Copy, in full, each line of the material that holds the word "none".

Material provided Start Marker

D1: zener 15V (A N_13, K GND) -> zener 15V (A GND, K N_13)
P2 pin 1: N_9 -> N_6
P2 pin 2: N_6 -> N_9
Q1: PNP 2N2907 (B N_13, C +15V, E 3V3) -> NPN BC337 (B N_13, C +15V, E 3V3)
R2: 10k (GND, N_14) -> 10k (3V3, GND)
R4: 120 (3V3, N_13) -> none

Material provided End Marker
Material provided Start Marker

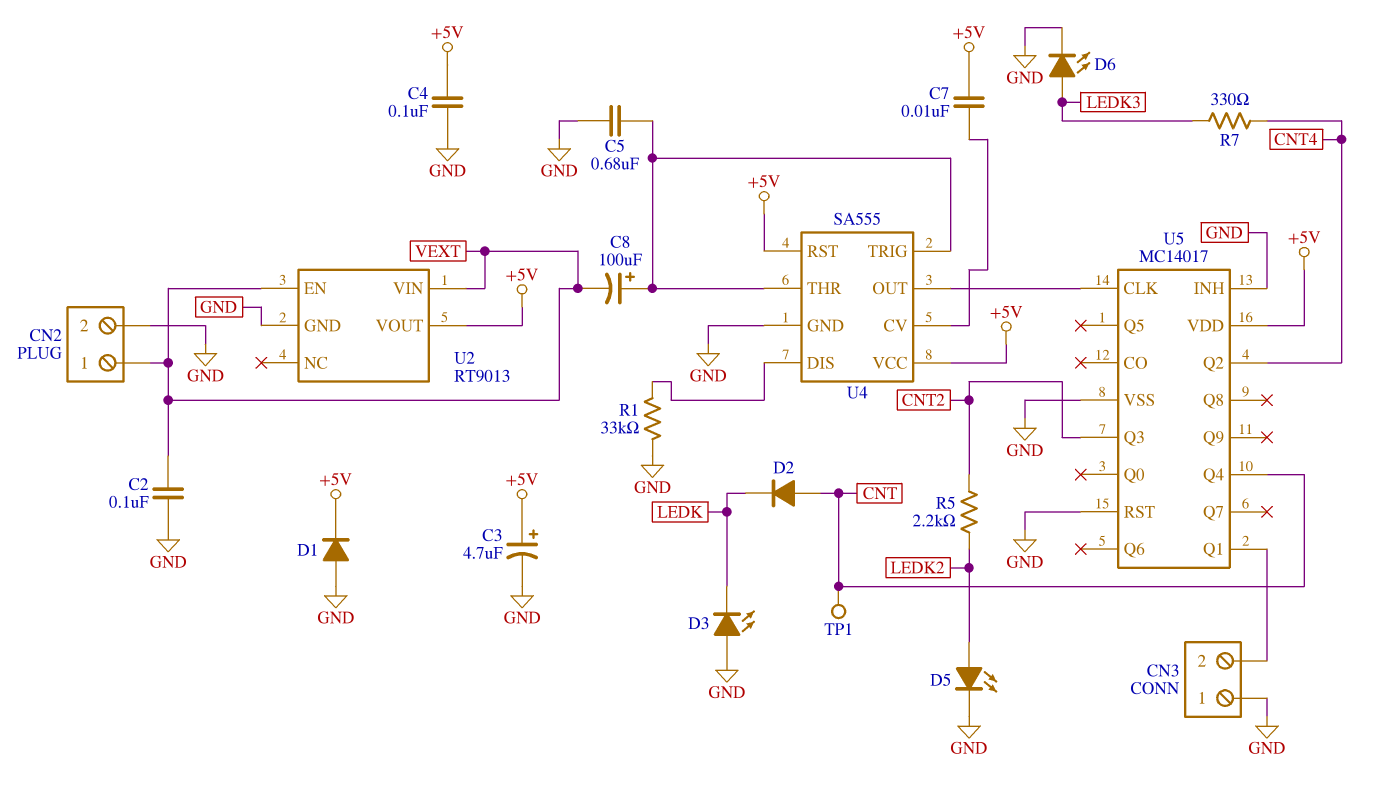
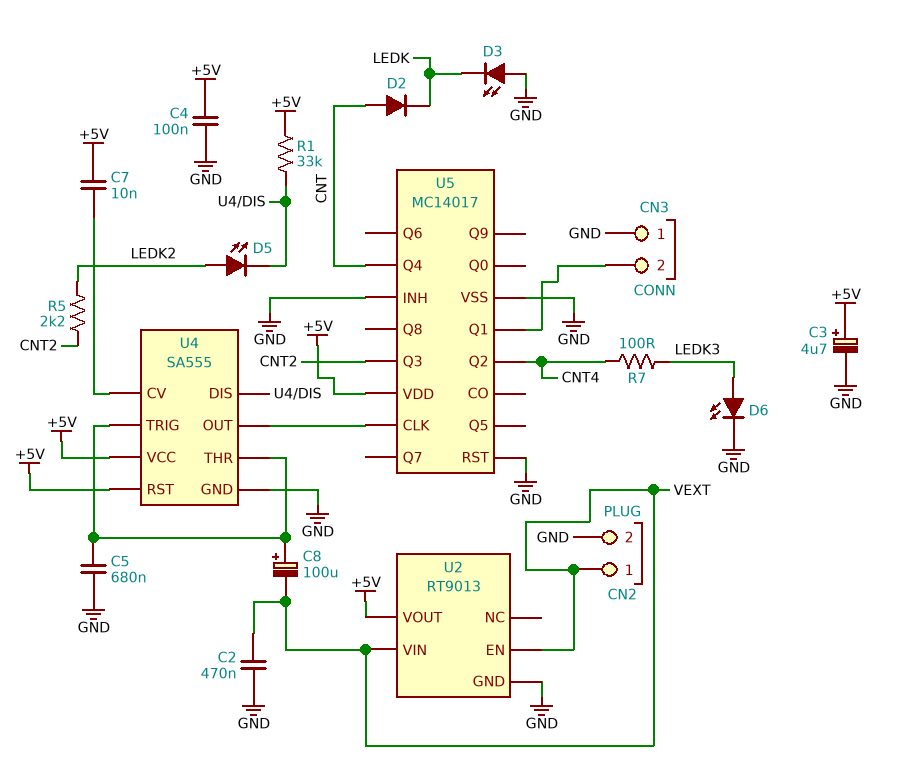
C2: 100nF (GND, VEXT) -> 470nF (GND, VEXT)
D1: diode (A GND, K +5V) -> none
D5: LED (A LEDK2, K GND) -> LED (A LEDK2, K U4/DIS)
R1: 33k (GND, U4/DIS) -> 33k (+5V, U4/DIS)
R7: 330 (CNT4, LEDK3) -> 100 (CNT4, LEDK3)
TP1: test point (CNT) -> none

Material provided End Marker
Material provided Start Marker

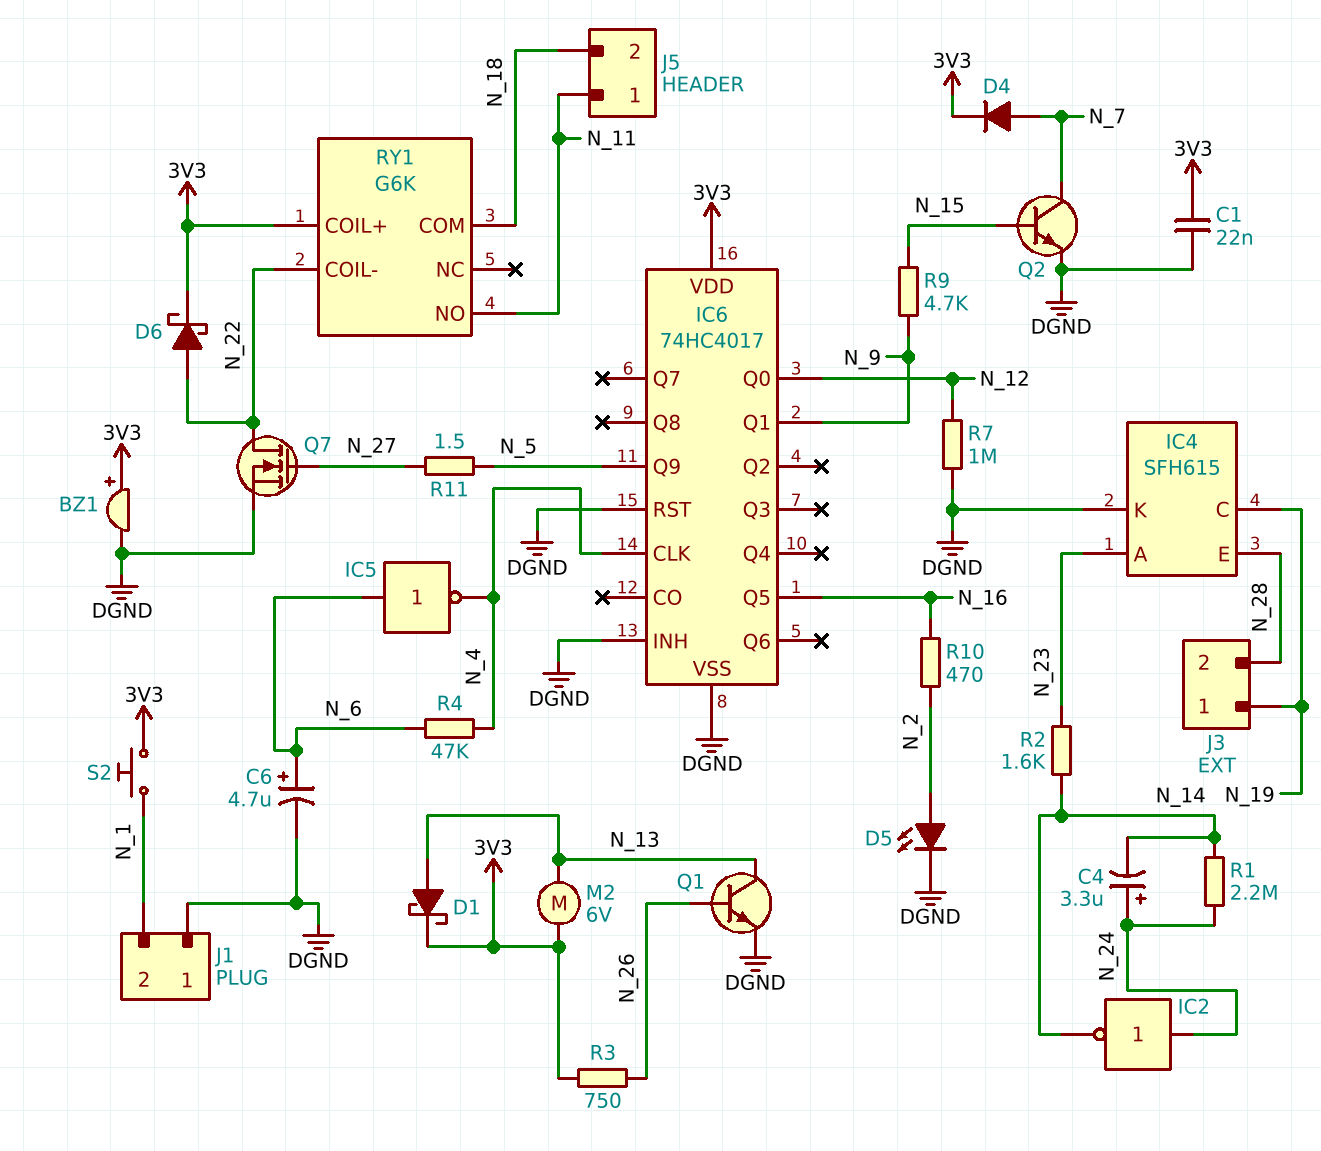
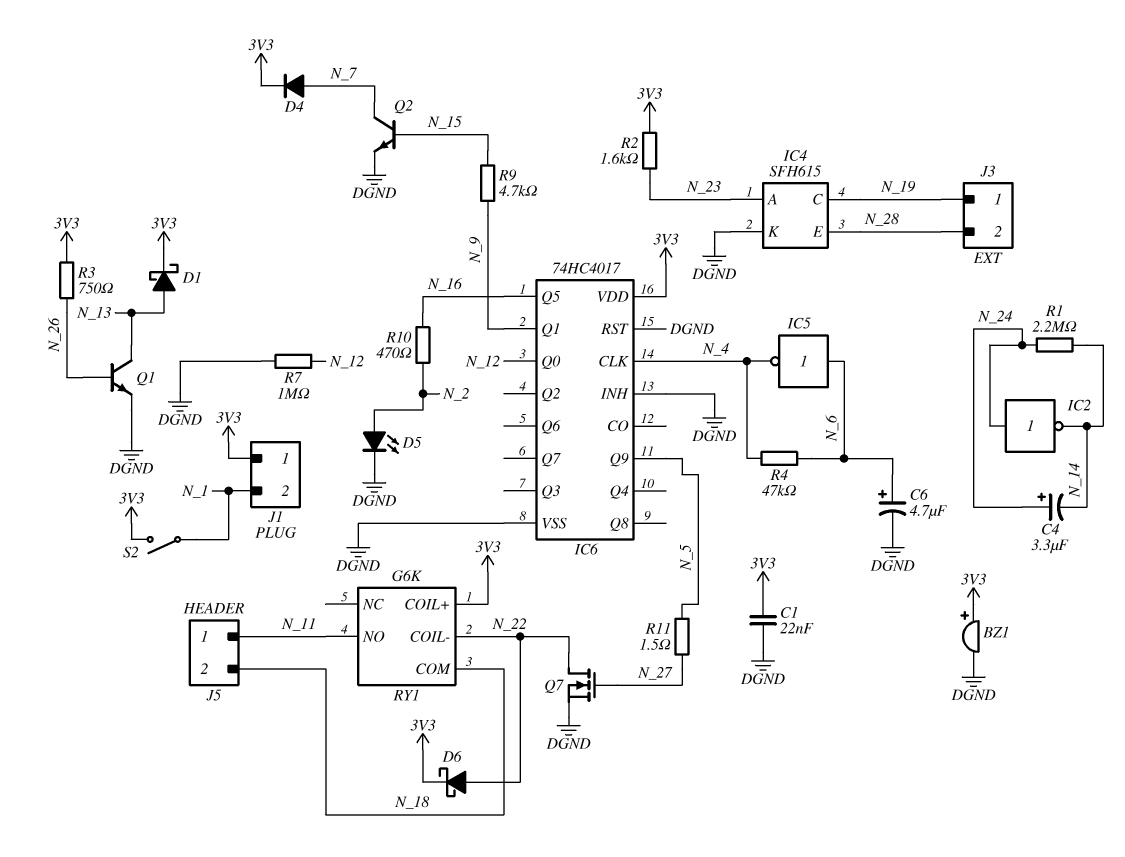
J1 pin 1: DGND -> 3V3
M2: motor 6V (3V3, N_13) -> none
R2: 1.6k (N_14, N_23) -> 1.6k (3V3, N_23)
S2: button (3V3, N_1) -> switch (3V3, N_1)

Material provided End Marker

> _Solution to this problem_
R4: 120 (3V3, N_13) -> none
D1: diode (A GND, K +5V) -> none
TP1: test point (CNT) -> none
M2: motor 6V (3V3, N_13) -> none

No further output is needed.